What is needed: Working from the records below, repeat exactly the lines starting at the line that contains "Someone repainted the cake (red)" and ending at the line that contains "Someone put down the lamp", inclusive.

Stored entries:
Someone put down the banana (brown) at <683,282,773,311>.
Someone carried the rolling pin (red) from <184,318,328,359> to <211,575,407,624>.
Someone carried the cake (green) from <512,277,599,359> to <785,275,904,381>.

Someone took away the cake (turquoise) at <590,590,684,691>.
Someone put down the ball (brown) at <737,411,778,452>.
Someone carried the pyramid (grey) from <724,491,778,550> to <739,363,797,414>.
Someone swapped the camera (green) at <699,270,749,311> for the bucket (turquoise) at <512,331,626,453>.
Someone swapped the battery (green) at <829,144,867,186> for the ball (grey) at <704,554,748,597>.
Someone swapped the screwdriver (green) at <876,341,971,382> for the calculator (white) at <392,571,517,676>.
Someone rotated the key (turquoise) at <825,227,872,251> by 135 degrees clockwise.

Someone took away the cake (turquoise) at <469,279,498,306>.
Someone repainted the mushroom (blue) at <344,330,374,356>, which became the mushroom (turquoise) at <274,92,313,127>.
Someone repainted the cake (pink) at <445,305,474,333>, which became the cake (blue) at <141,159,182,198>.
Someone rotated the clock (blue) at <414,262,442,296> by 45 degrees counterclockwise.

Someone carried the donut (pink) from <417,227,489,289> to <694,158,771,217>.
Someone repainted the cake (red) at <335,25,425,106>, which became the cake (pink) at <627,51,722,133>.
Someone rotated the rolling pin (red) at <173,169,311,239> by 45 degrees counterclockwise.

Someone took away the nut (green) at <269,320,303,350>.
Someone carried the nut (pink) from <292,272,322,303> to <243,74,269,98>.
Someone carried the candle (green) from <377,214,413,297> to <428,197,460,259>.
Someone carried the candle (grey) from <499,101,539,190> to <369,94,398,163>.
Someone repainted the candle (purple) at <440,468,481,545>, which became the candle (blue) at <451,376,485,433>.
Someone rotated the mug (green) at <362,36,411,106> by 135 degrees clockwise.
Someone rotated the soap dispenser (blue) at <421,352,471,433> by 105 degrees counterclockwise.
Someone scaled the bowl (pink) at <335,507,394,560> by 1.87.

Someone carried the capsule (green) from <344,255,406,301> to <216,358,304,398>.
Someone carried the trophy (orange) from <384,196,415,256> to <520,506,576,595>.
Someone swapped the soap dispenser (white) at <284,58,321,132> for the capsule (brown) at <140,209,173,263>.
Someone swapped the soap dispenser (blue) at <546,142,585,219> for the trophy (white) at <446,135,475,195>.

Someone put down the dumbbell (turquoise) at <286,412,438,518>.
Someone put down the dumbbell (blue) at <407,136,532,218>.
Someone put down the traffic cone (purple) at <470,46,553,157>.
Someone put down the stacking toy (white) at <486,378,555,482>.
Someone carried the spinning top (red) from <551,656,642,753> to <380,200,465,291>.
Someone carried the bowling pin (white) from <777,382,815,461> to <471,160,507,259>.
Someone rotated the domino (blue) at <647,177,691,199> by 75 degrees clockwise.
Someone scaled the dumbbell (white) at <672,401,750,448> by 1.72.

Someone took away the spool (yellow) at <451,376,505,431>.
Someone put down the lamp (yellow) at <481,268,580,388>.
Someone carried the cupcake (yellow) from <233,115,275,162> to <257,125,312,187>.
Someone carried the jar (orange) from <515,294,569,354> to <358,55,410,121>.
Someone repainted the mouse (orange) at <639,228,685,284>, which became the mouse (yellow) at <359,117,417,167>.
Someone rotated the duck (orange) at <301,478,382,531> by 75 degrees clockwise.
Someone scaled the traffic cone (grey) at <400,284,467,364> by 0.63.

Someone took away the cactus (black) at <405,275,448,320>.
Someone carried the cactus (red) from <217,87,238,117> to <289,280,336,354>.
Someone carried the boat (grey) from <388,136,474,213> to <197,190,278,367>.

Solution:
Someone repainted the cake (red) at <335,25,425,106>, which became the cake (pink) at <627,51,722,133>.
Someone rotated the rolling pin (red) at <173,169,311,239> by 45 degrees counterclockwise.

Someone took away the nut (green) at <269,320,303,350>.
Someone carried the nut (pink) from <292,272,322,303> to <243,74,269,98>.
Someone carried the candle (green) from <377,214,413,297> to <428,197,460,259>.
Someone carried the candle (grey) from <499,101,539,190> to <369,94,398,163>.
Someone repainted the candle (purple) at <440,468,481,545>, which became the candle (blue) at <451,376,485,433>.
Someone rotated the mug (green) at <362,36,411,106> by 135 degrees clockwise.
Someone rotated the soap dispenser (blue) at <421,352,471,433> by 105 degrees counterclockwise.
Someone scaled the bowl (pink) at <335,507,394,560> by 1.87.

Someone carried the capsule (green) from <344,255,406,301> to <216,358,304,398>.
Someone carried the trophy (orange) from <384,196,415,256> to <520,506,576,595>.
Someone swapped the soap dispenser (white) at <284,58,321,132> for the capsule (brown) at <140,209,173,263>.
Someone swapped the soap dispenser (blue) at <546,142,585,219> for the trophy (white) at <446,135,475,195>.

Someone put down the dumbbell (turquoise) at <286,412,438,518>.
Someone put down the dumbbell (blue) at <407,136,532,218>.
Someone put down the traffic cone (purple) at <470,46,553,157>.
Someone put down the stacking toy (white) at <486,378,555,482>.
Someone carried the spinning top (red) from <551,656,642,753> to <380,200,465,291>.
Someone carried the bowling pin (white) from <777,382,815,461> to <471,160,507,259>.
Someone rotated the domino (blue) at <647,177,691,199> by 75 degrees clockwise.
Someone scaled the dumbbell (white) at <672,401,750,448> by 1.72.

Someone took away the spool (yellow) at <451,376,505,431>.
Someone put down the lamp (yellow) at <481,268,580,388>.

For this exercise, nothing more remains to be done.